■ **Set exercise**
Reproduce all of the items below word for word, omitting the pictures.

--- --- ---

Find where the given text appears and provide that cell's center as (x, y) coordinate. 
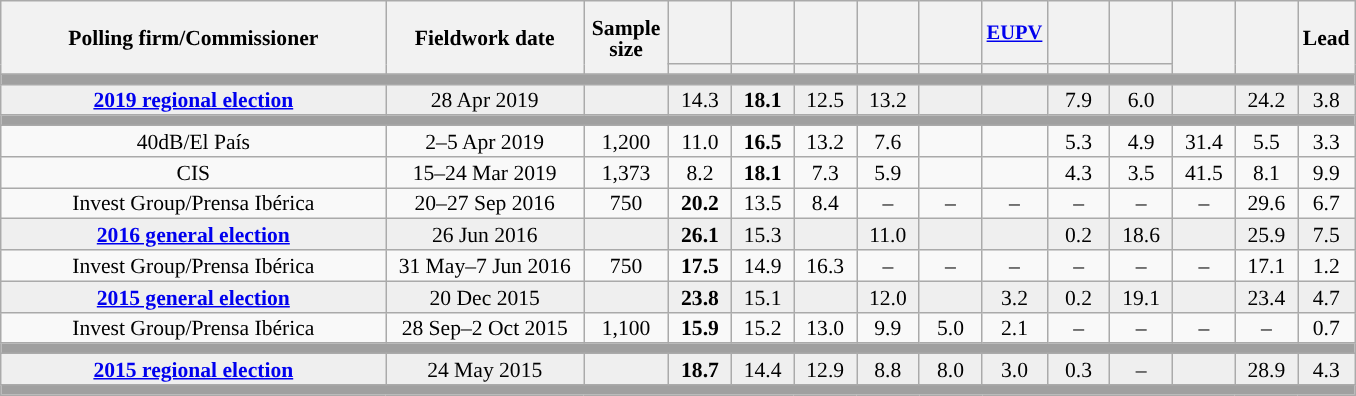
2015 general election (194, 296)
2.1 (1014, 328)
17.5 (700, 266)
7.5 (1326, 234)
23.8 (700, 296)
20–27 Sep 2016 (485, 204)
19.1 (1142, 296)
26 Jun 2016 (485, 234)
28.9 (1266, 370)
13.5 (762, 204)
31.4 (1204, 142)
2–5 Apr 2019 (485, 142)
4.9 (1142, 142)
7.6 (888, 142)
23.4 (1266, 296)
6.7 (1326, 204)
3.2 (1014, 296)
16.5 (762, 142)
5.3 (1078, 142)
1,100 (626, 328)
3.5 (1142, 172)
3.0 (1014, 370)
1,200 (626, 142)
7.3 (826, 172)
14.3 (700, 100)
28 Sep–2 Oct 2015 (485, 328)
31 May–7 Jun 2016 (485, 266)
15–24 Mar 2019 (485, 172)
24.2 (1266, 100)
28 Apr 2019 (485, 100)
Sample size (626, 38)
4.7 (1326, 296)
15.1 (762, 296)
EUPV (1014, 32)
8.2 (700, 172)
15.3 (762, 234)
0.7 (1326, 328)
8.4 (826, 204)
8.0 (950, 370)
CIS (194, 172)
18.7 (700, 370)
40dB/El País (194, 142)
8.1 (1266, 172)
7.9 (1078, 100)
15.2 (762, 328)
5.5 (1266, 142)
17.1 (1266, 266)
12.5 (826, 100)
29.6 (1266, 204)
Lead (1326, 38)
25.9 (1266, 234)
20.2 (700, 204)
41.5 (1204, 172)
12.0 (888, 296)
2019 regional election (194, 100)
3.3 (1326, 142)
13.0 (826, 328)
1,373 (626, 172)
1.2 (1326, 266)
16.3 (826, 266)
26.1 (700, 234)
2015 regional election (194, 370)
8.8 (888, 370)
15.9 (700, 328)
3.8 (1326, 100)
20 Dec 2015 (485, 296)
0.3 (1078, 370)
24 May 2015 (485, 370)
2016 general election (194, 234)
5.0 (950, 328)
6.0 (1142, 100)
Fieldwork date (485, 38)
14.4 (762, 370)
Polling firm/Commissioner (194, 38)
18.6 (1142, 234)
5.9 (888, 172)
14.9 (762, 266)
12.9 (826, 370)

--- --- ---

■ **Correct answer**
Find where the given text appears and provide that cell's center as (x, y) coordinate. 
2015 general election (194, 296)
2.1 (1014, 328)
17.5 (700, 266)
7.5 (1326, 234)
23.8 (700, 296)
20–27 Sep 2016 (485, 204)
19.1 (1142, 296)
26 Jun 2016 (485, 234)
28.9 (1266, 370)
13.5 (762, 204)
31.4 (1204, 142)
2–5 Apr 2019 (485, 142)
4.9 (1142, 142)
7.6 (888, 142)
23.4 (1266, 296)
6.7 (1326, 204)
3.2 (1014, 296)
16.5 (762, 142)
5.3 (1078, 142)
1,100 (626, 328)
3.5 (1142, 172)
3.0 (1014, 370)
1,200 (626, 142)
7.3 (826, 172)
14.3 (700, 100)
28 Sep–2 Oct 2015 (485, 328)
31 May–7 Jun 2016 (485, 266)
15–24 Mar 2019 (485, 172)
24.2 (1266, 100)
28 Apr 2019 (485, 100)
Sample size (626, 38)
4.7 (1326, 296)
15.1 (762, 296)
EUPV (1014, 32)
8.2 (700, 172)
15.3 (762, 234)
0.7 (1326, 328)
8.4 (826, 204)
8.0 (950, 370)
CIS (194, 172)
18.7 (700, 370)
40dB/El País (194, 142)
8.1 (1266, 172)
7.9 (1078, 100)
15.2 (762, 328)
5.5 (1266, 142)
17.1 (1266, 266)
12.5 (826, 100)
29.6 (1266, 204)
Lead (1326, 38)
25.9 (1266, 234)
20.2 (700, 204)
41.5 (1204, 172)
12.0 (888, 296)
2019 regional election (194, 100)
3.3 (1326, 142)
13.0 (826, 328)
1,373 (626, 172)
1.2 (1326, 266)
16.3 (826, 266)
26.1 (700, 234)
2015 regional election (194, 370)
8.8 (888, 370)
15.9 (700, 328)
3.8 (1326, 100)
20 Dec 2015 (485, 296)
0.3 (1078, 370)
24 May 2015 (485, 370)
2016 general election (194, 234)
5.0 (950, 328)
6.0 (1142, 100)
Fieldwork date (485, 38)
14.4 (762, 370)
Polling firm/Commissioner (194, 38)
18.6 (1142, 234)
5.9 (888, 172)
14.9 (762, 266)
12.9 (826, 370)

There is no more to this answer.